* Problem to work on
From the line that contains "U3: OR 74LS32" through the line that contains "U29: XOR CD4070", output every line of the listing below exactly and leave out all the rest.

* Materials provided
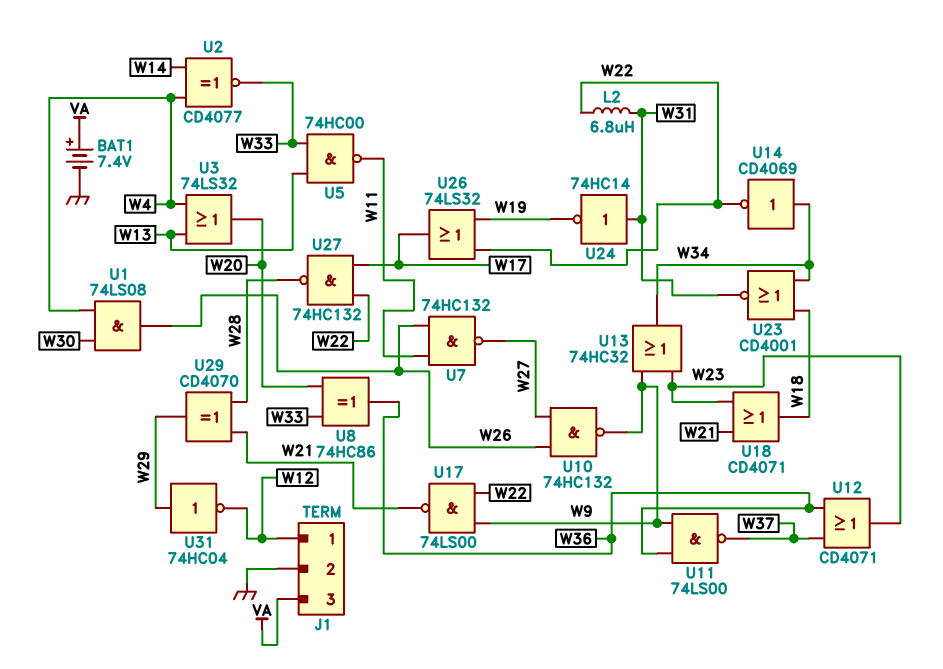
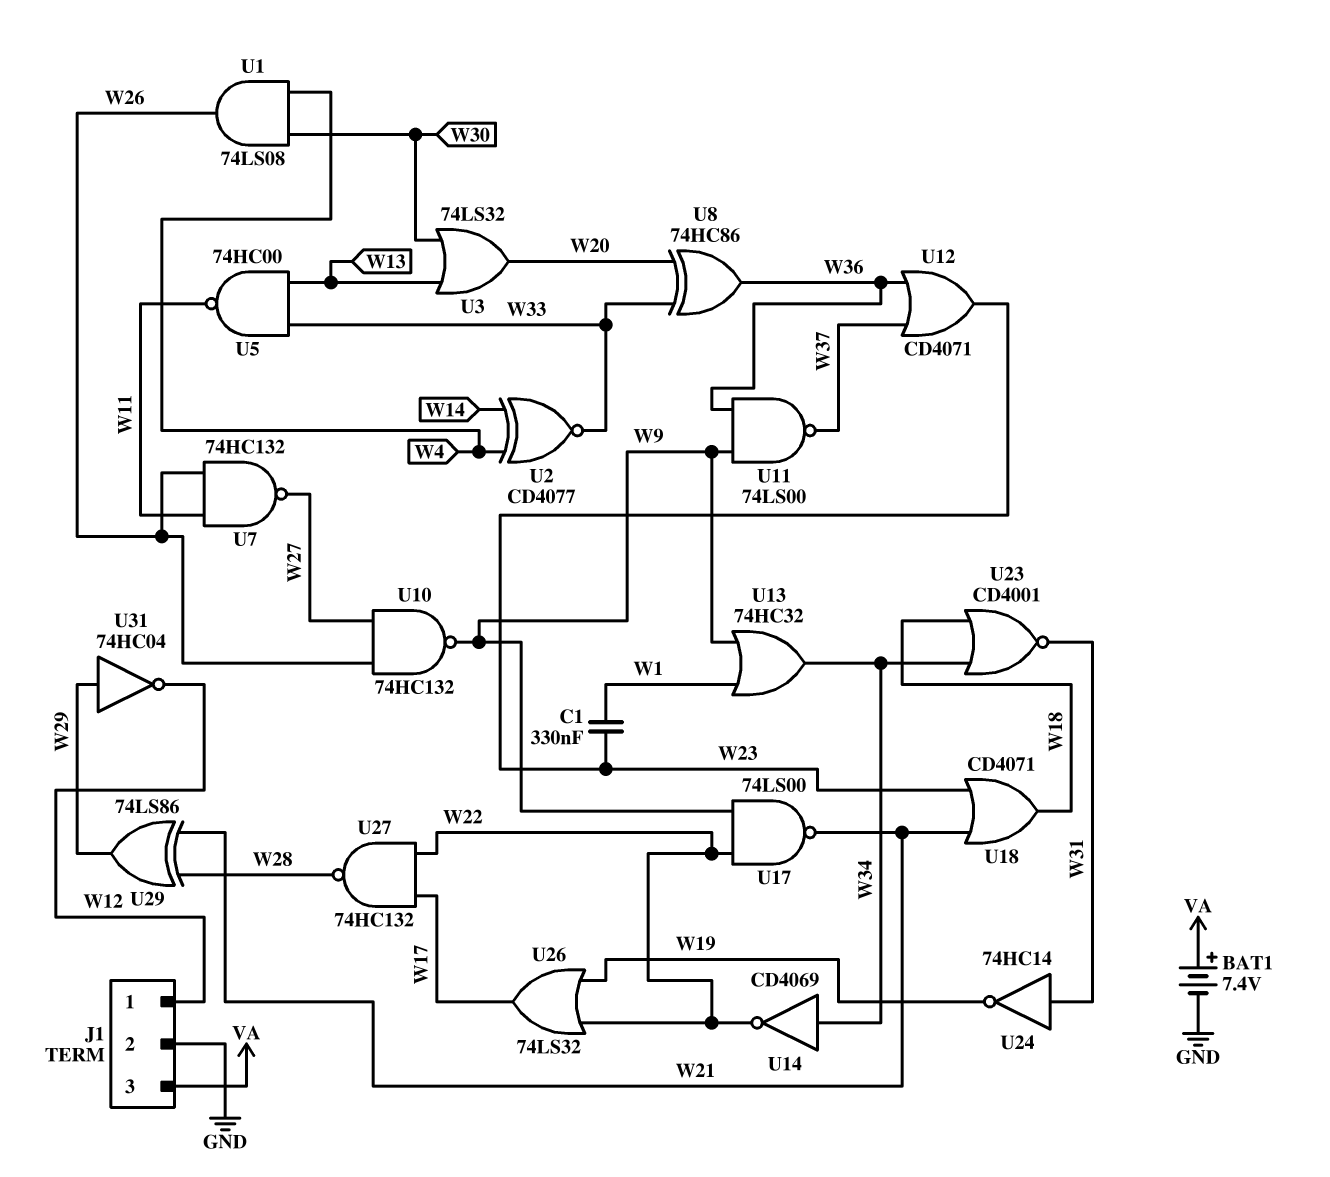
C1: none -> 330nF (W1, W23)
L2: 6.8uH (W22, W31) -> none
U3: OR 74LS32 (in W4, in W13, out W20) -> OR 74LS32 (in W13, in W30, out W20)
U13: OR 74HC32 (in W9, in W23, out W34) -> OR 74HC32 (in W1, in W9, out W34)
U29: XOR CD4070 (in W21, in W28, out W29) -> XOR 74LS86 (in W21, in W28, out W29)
==
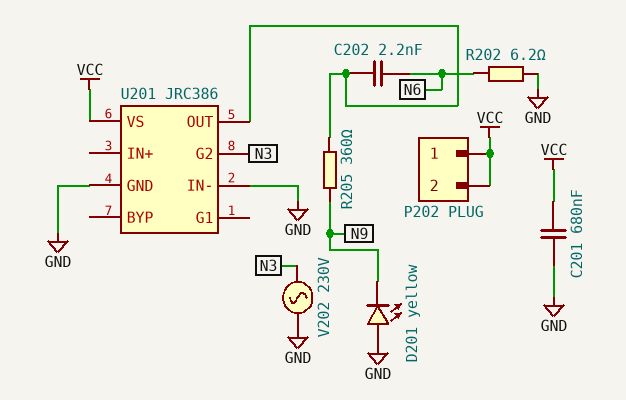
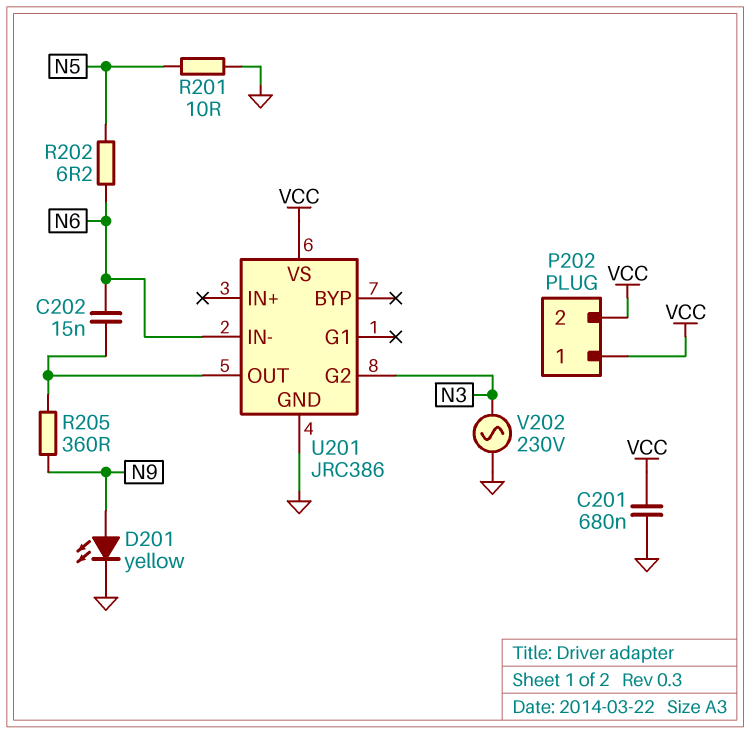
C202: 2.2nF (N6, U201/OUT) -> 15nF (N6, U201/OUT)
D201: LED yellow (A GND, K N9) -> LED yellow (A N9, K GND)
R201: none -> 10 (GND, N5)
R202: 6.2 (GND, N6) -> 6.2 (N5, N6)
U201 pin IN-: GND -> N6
---
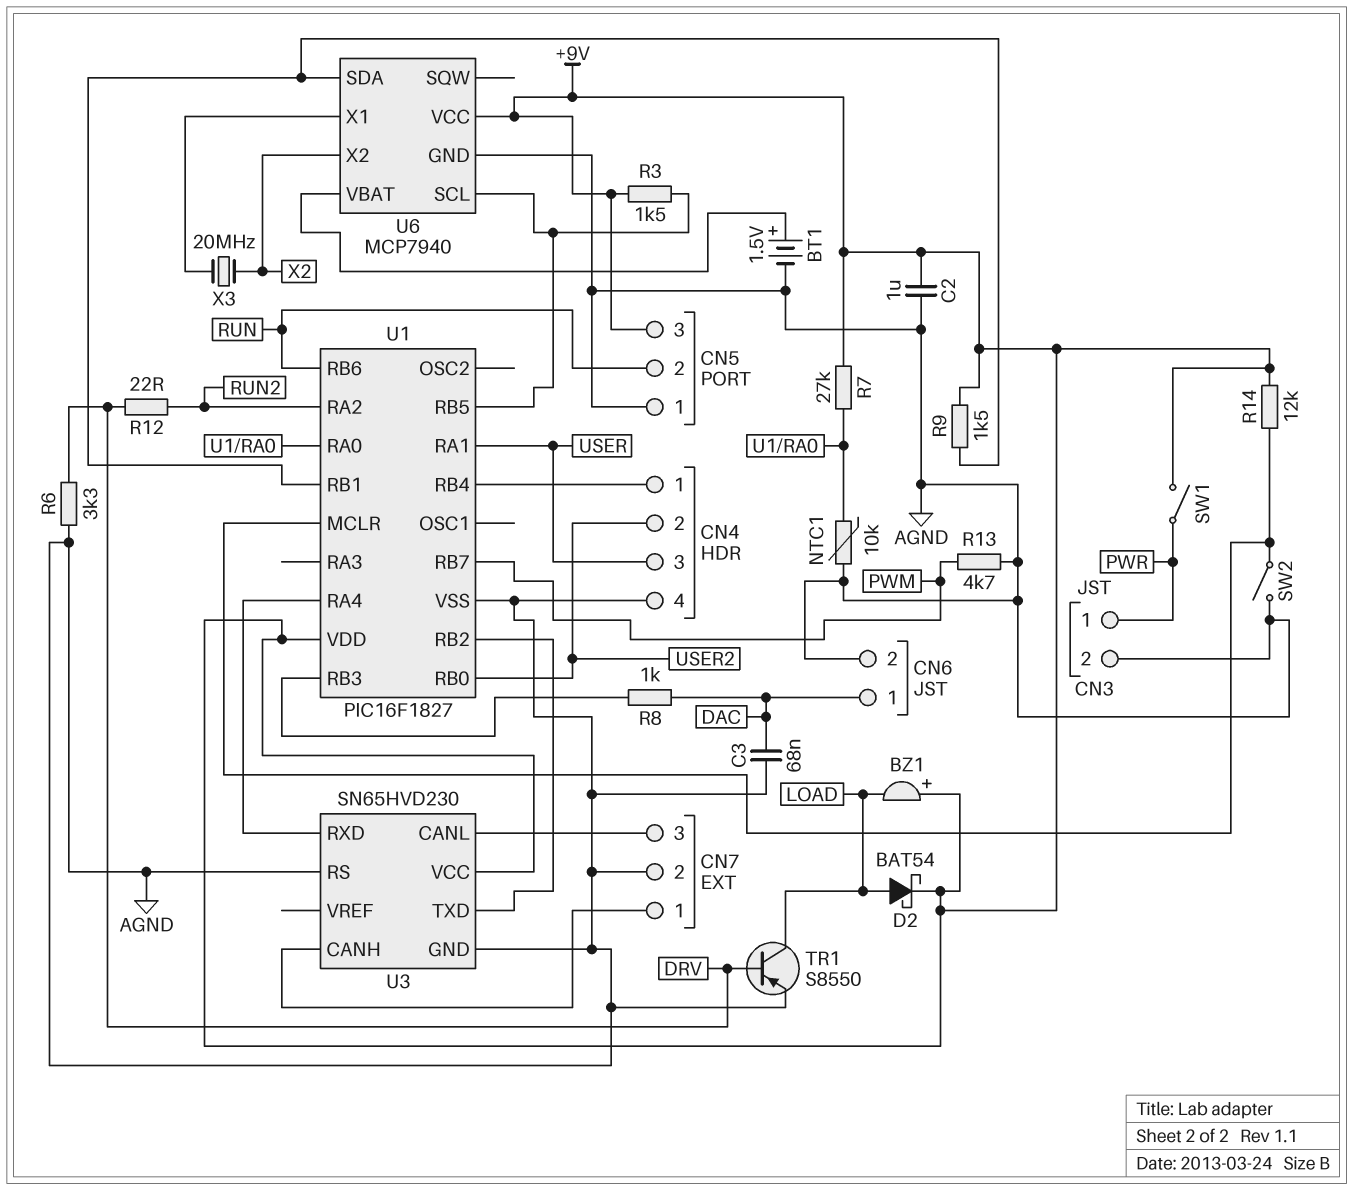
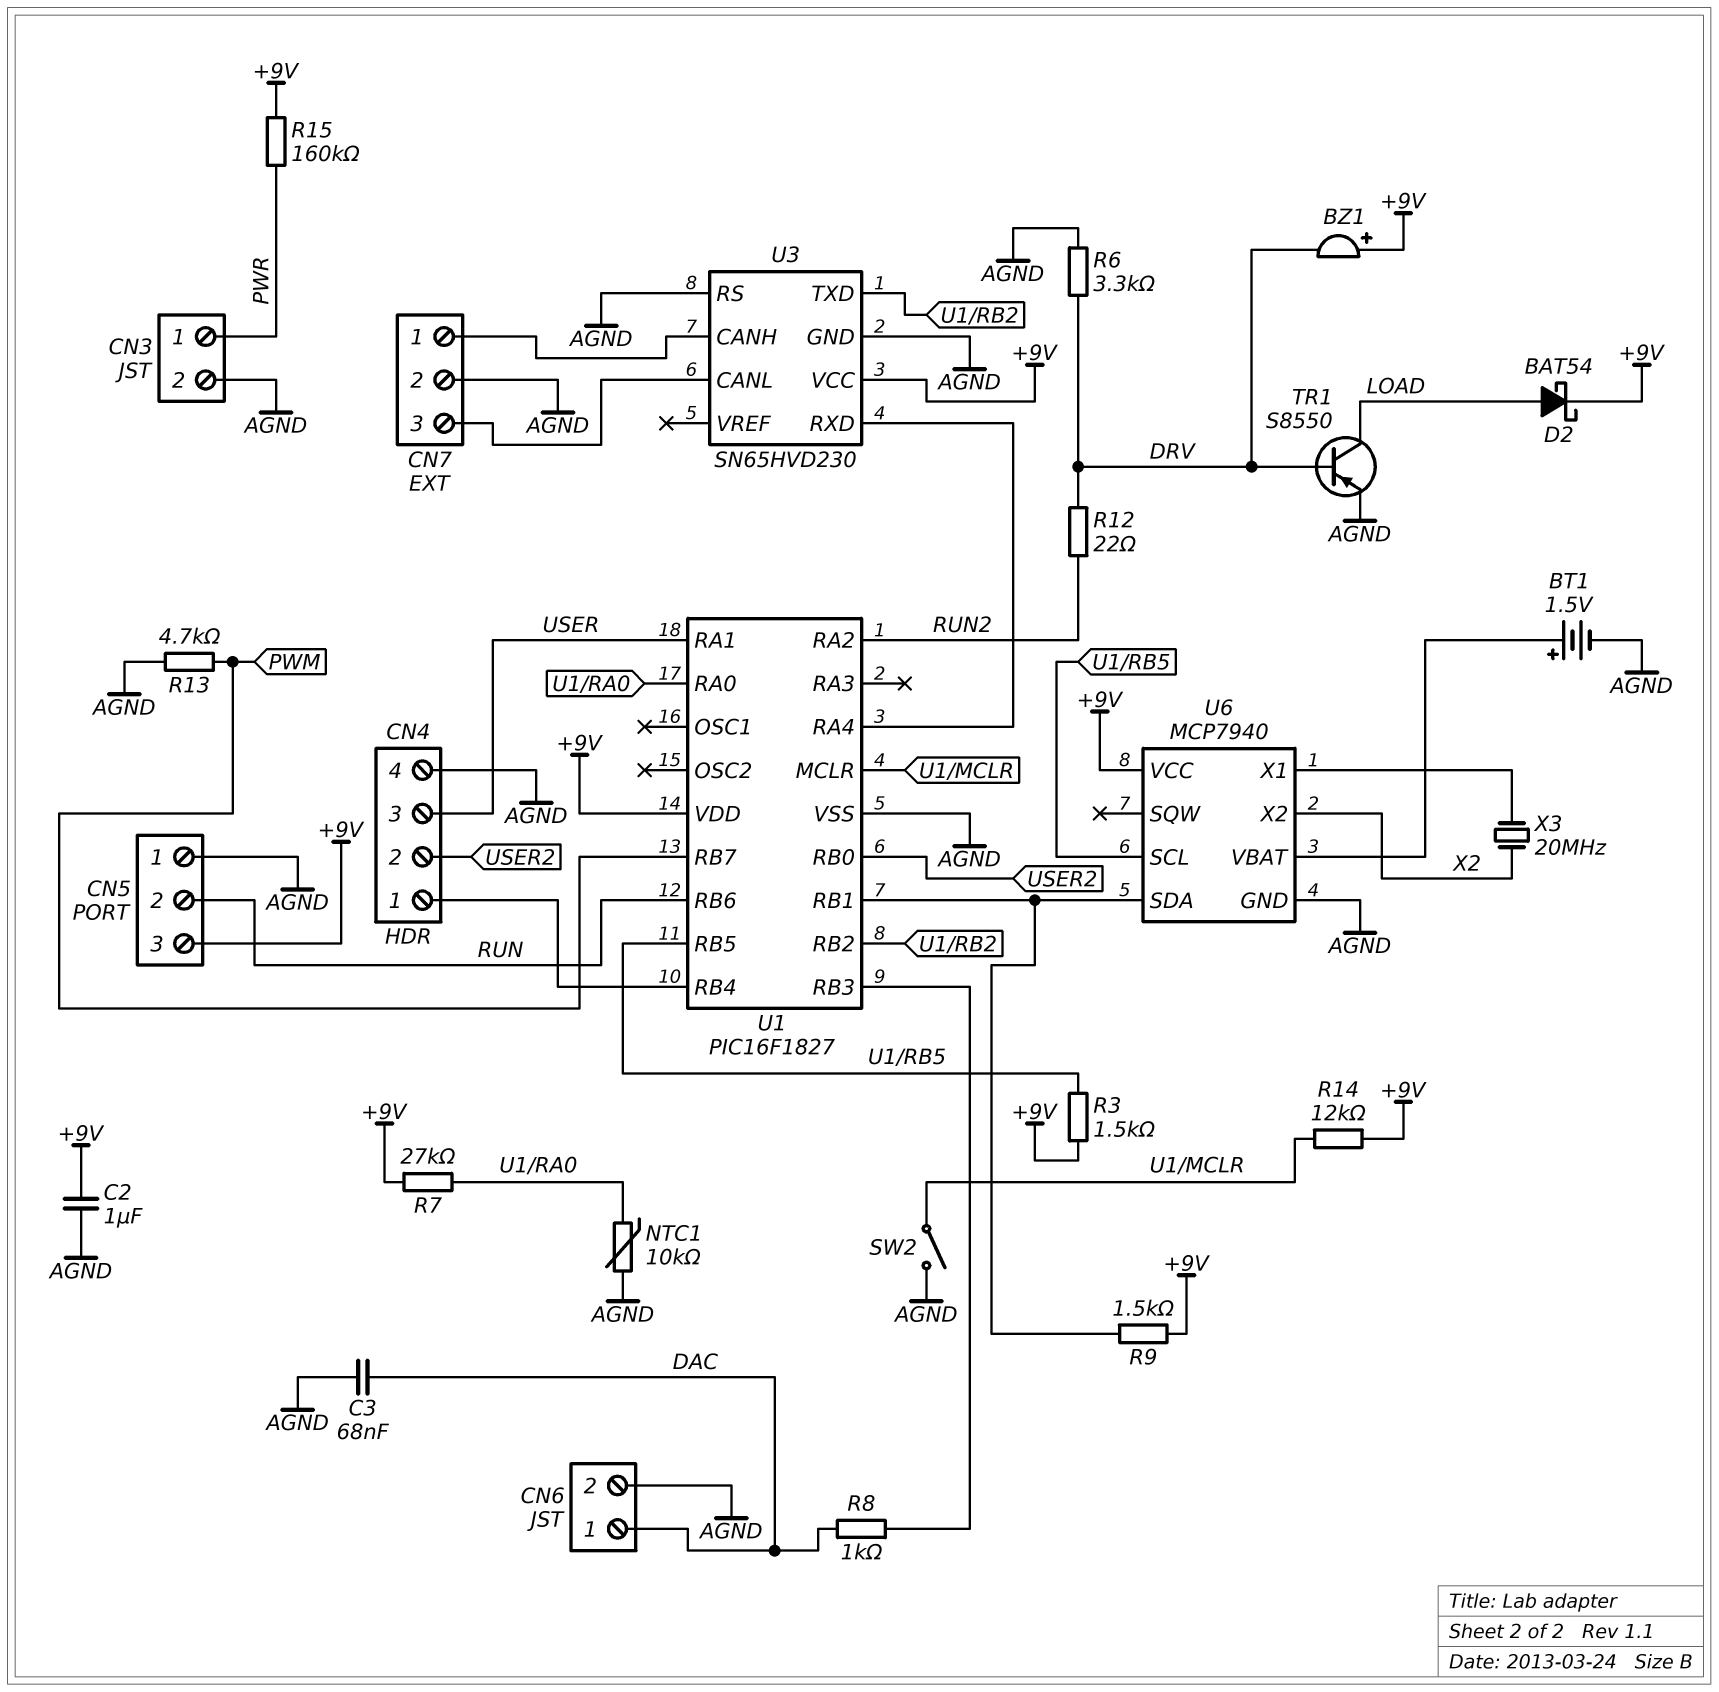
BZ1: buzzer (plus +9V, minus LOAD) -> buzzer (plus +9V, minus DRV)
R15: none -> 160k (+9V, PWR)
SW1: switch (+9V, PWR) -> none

* Worked solution
U3: OR 74LS32 (in W4, in W13, out W20) -> OR 74LS32 (in W13, in W30, out W20)
U13: OR 74HC32 (in W9, in W23, out W34) -> OR 74HC32 (in W1, in W9, out W34)
U29: XOR CD4070 (in W21, in W28, out W29) -> XOR 74LS86 (in W21, in W28, out W29)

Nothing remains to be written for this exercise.